- SOURCE MATERIAL:
- - - - -
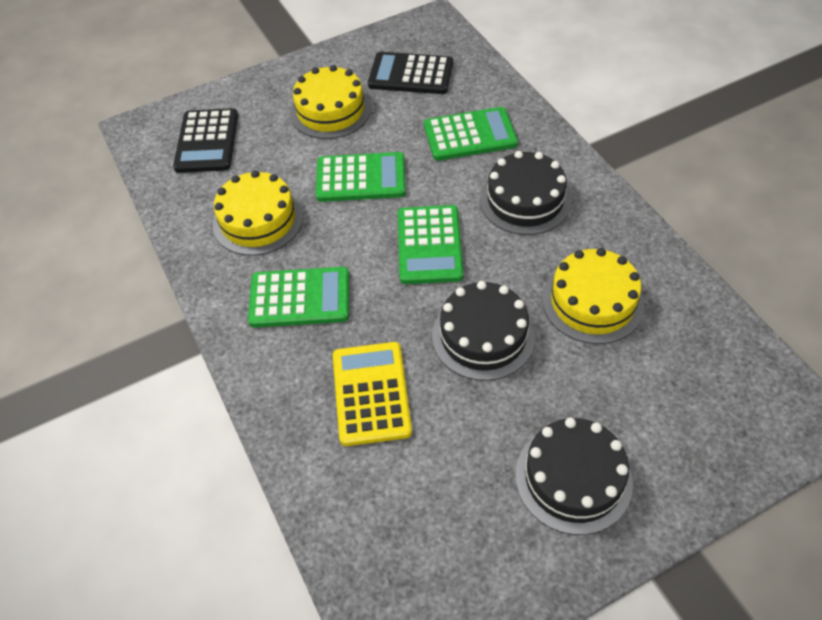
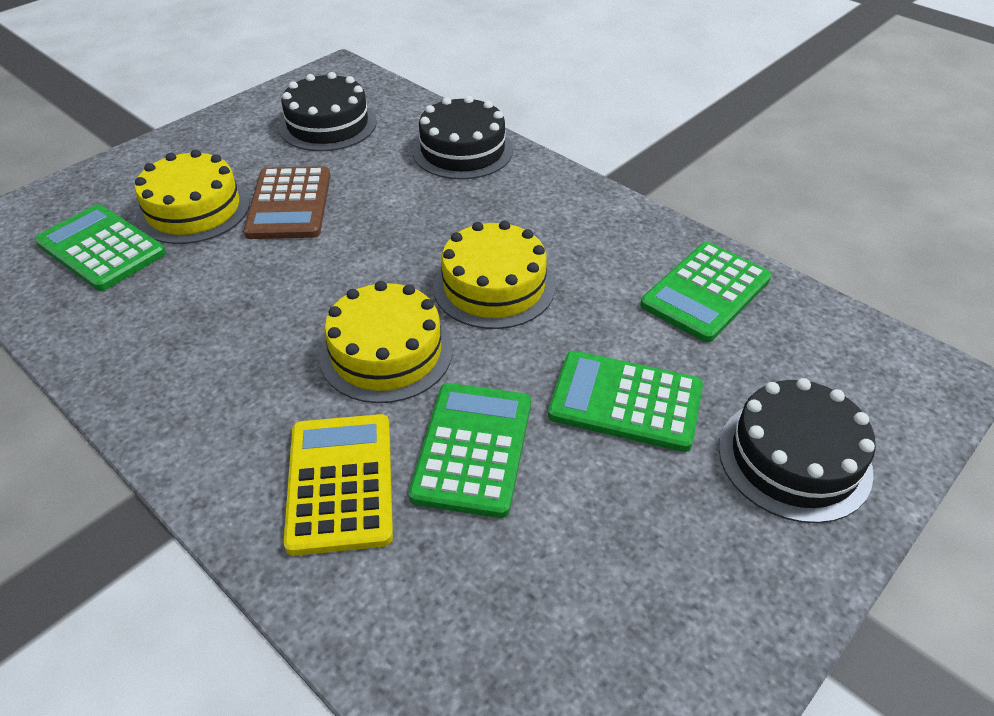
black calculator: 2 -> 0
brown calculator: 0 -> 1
- - - - -
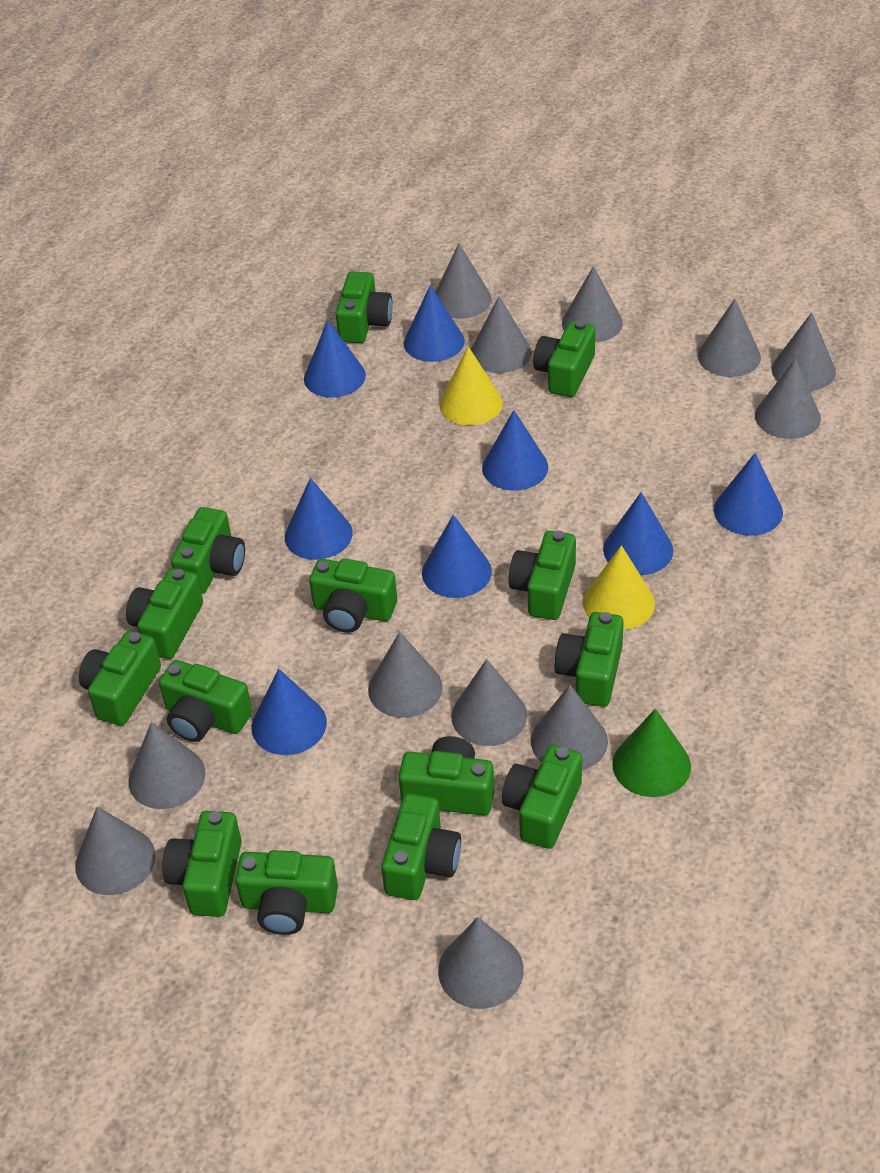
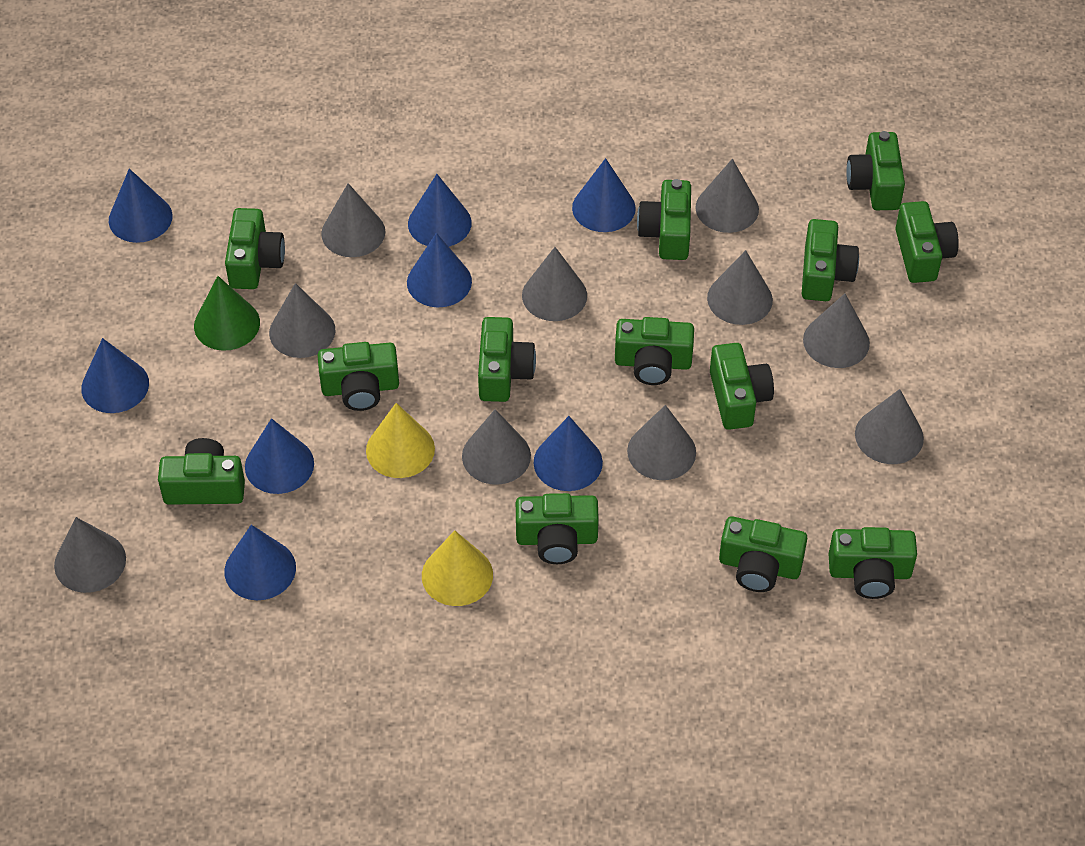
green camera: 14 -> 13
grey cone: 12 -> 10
- - - - -
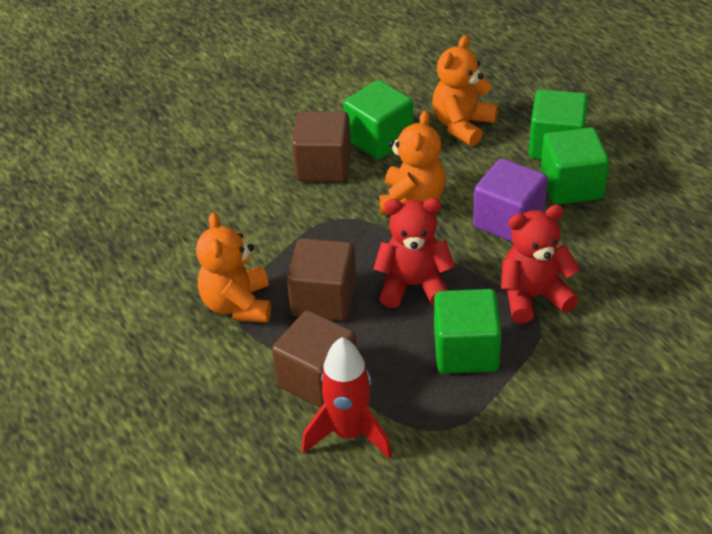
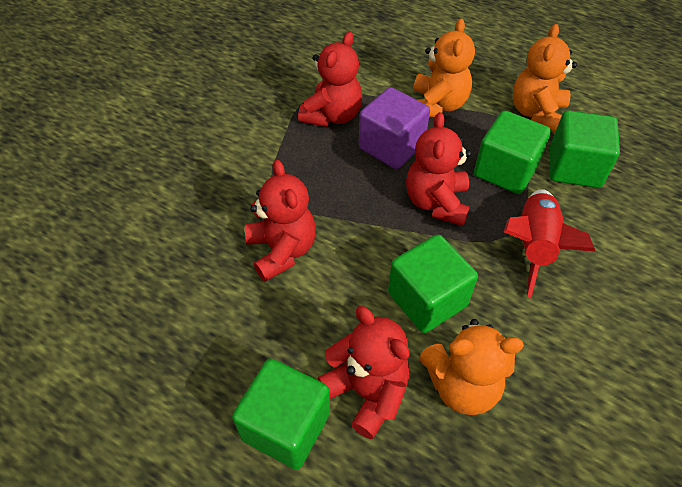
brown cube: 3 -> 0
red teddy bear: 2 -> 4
- - - - -
- ACTIVITY: Every line above holding the string "calculator" should be listed.

- SOLUTION FOR THIS PROBLEM:
black calculator: 2 -> 0
brown calculator: 0 -> 1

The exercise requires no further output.